======== Input data ========

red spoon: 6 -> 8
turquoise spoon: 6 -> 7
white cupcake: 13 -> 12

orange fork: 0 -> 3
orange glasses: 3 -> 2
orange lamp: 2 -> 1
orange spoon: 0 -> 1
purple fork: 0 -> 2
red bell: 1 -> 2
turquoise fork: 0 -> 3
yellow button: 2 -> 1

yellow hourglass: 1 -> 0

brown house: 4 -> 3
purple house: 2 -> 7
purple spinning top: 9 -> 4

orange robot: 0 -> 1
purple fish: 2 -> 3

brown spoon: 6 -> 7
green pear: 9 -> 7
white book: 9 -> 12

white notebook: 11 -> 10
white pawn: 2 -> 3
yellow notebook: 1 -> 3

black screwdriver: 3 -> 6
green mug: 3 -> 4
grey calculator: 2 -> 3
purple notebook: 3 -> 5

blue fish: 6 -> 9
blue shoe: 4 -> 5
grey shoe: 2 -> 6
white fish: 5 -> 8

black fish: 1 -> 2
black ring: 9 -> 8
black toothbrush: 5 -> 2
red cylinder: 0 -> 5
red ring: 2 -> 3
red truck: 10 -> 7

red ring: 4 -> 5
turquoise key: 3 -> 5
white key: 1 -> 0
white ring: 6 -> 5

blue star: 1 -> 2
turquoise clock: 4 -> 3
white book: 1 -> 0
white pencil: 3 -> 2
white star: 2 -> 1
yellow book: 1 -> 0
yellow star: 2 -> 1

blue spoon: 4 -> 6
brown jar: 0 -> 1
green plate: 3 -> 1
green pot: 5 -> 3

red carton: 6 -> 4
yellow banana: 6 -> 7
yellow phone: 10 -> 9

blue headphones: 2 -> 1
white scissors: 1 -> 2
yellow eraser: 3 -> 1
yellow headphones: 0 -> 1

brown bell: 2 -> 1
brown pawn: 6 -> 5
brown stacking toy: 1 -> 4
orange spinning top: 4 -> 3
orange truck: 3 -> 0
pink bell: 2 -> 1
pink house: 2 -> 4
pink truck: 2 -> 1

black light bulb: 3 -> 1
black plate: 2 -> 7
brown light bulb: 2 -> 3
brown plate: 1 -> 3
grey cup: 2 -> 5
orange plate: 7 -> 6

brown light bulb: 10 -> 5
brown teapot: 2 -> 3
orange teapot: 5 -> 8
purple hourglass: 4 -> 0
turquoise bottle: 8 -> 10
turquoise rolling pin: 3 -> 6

========

Give back the records above, character for character.

red spoon: 6 -> 8
turquoise spoon: 6 -> 7
white cupcake: 13 -> 12

orange fork: 0 -> 3
orange glasses: 3 -> 2
orange lamp: 2 -> 1
orange spoon: 0 -> 1
purple fork: 0 -> 2
red bell: 1 -> 2
turquoise fork: 0 -> 3
yellow button: 2 -> 1

yellow hourglass: 1 -> 0

brown house: 4 -> 3
purple house: 2 -> 7
purple spinning top: 9 -> 4

orange robot: 0 -> 1
purple fish: 2 -> 3

brown spoon: 6 -> 7
green pear: 9 -> 7
white book: 9 -> 12

white notebook: 11 -> 10
white pawn: 2 -> 3
yellow notebook: 1 -> 3

black screwdriver: 3 -> 6
green mug: 3 -> 4
grey calculator: 2 -> 3
purple notebook: 3 -> 5

blue fish: 6 -> 9
blue shoe: 4 -> 5
grey shoe: 2 -> 6
white fish: 5 -> 8

black fish: 1 -> 2
black ring: 9 -> 8
black toothbrush: 5 -> 2
red cylinder: 0 -> 5
red ring: 2 -> 3
red truck: 10 -> 7

red ring: 4 -> 5
turquoise key: 3 -> 5
white key: 1 -> 0
white ring: 6 -> 5

blue star: 1 -> 2
turquoise clock: 4 -> 3
white book: 1 -> 0
white pencil: 3 -> 2
white star: 2 -> 1
yellow book: 1 -> 0
yellow star: 2 -> 1

blue spoon: 4 -> 6
brown jar: 0 -> 1
green plate: 3 -> 1
green pot: 5 -> 3

red carton: 6 -> 4
yellow banana: 6 -> 7
yellow phone: 10 -> 9

blue headphones: 2 -> 1
white scissors: 1 -> 2
yellow eraser: 3 -> 1
yellow headphones: 0 -> 1

brown bell: 2 -> 1
brown pawn: 6 -> 5
brown stacking toy: 1 -> 4
orange spinning top: 4 -> 3
orange truck: 3 -> 0
pink bell: 2 -> 1
pink house: 2 -> 4
pink truck: 2 -> 1

black light bulb: 3 -> 1
black plate: 2 -> 7
brown light bulb: 2 -> 3
brown plate: 1 -> 3
grey cup: 2 -> 5
orange plate: 7 -> 6

brown light bulb: 10 -> 5
brown teapot: 2 -> 3
orange teapot: 5 -> 8
purple hourglass: 4 -> 0
turquoise bottle: 8 -> 10
turquoise rolling pin: 3 -> 6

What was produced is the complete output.